═════ Information shown ═════

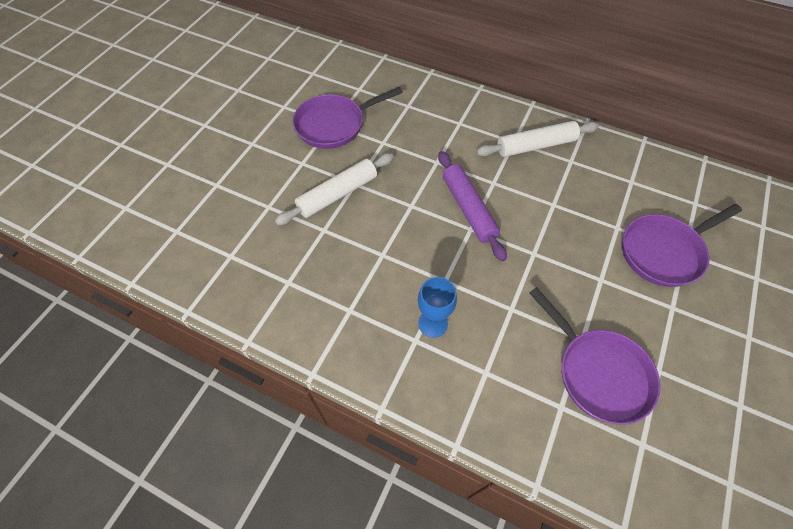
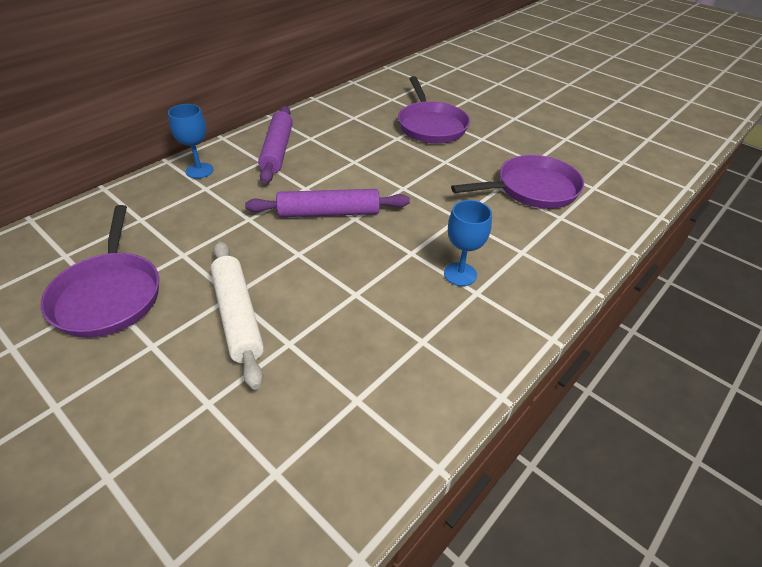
camera: 75 degrees left, 15 degrees down
(479, 110) = (199, 170): none -> blue goblet
(535, 146) = (277, 150): white rolling pin -> purple rolling pin

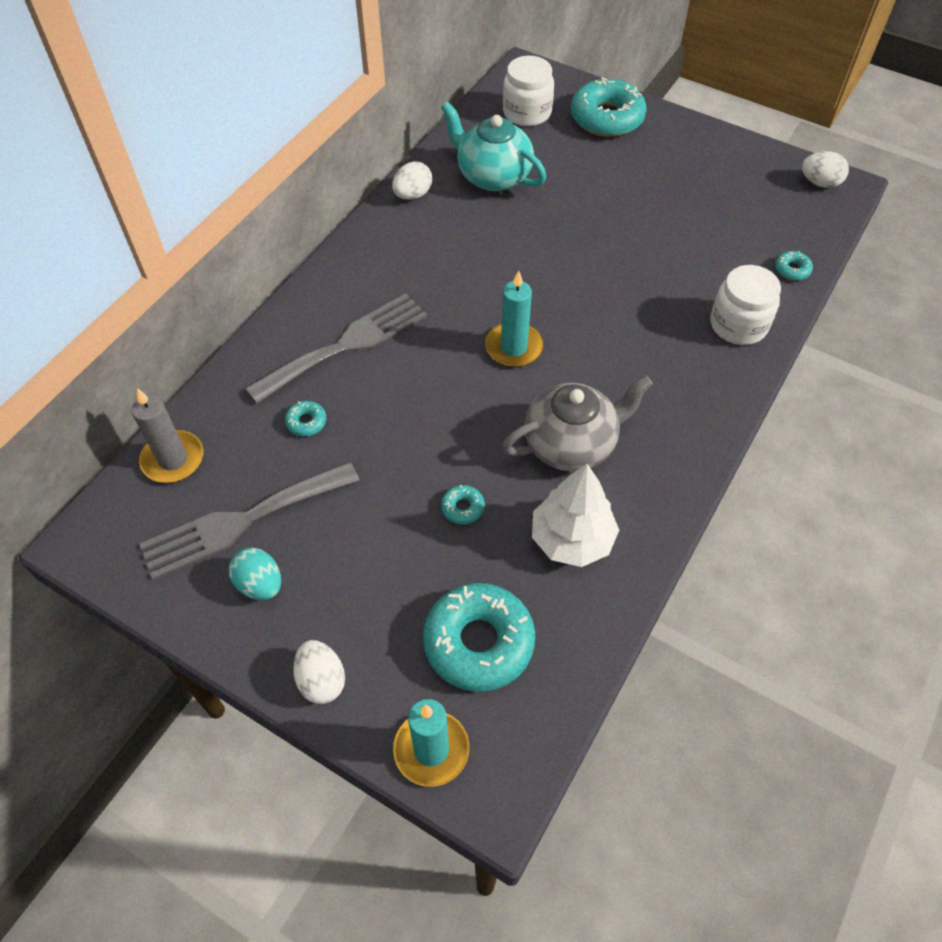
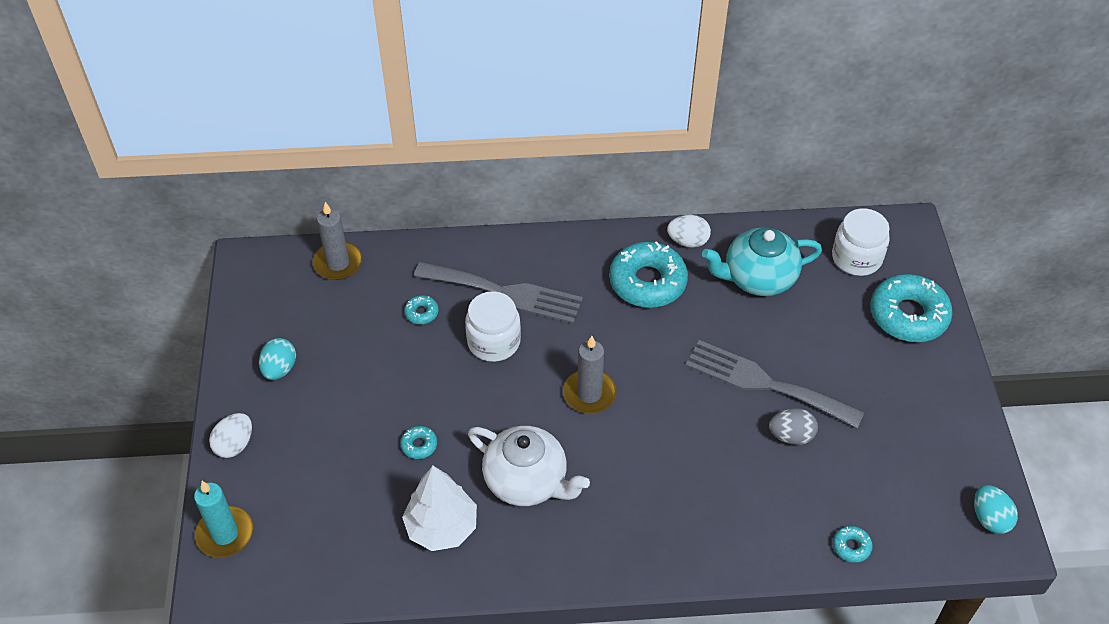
camera: 55 degrees right, 5 degrees down
(242, 521) = (318, 329): grey fork -> grey fork (765, 383)
(479, 642) = (319, 516): turquoise donut -> turquoise donut (647, 282)
(492, 176) = (758, 278): turquoise teapot -> turquoise teapot turned 105 degrees counterclockwise
(514, 347) = (589, 394): turquoise candle -> grey candle
(571, 444) = (527, 481): grey teapot -> white teapot
(663, 245) = (791, 436): none -> grey egg
(738, 325) = (747, 535): white jar -> white jar (494, 342)
(819, 183) = (989, 518): white egg -> turquoise egg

═════

▶ [What is needed]
For every line of the data above that contains "degrees", copy that line.

▶ [Result of the task]
camera: 75 degrees left, 15 degrees down
camera: 55 degrees right, 5 degrees down
(492, 176) = (758, 278): turquoise teapot -> turquoise teapot turned 105 degrees counterclockwise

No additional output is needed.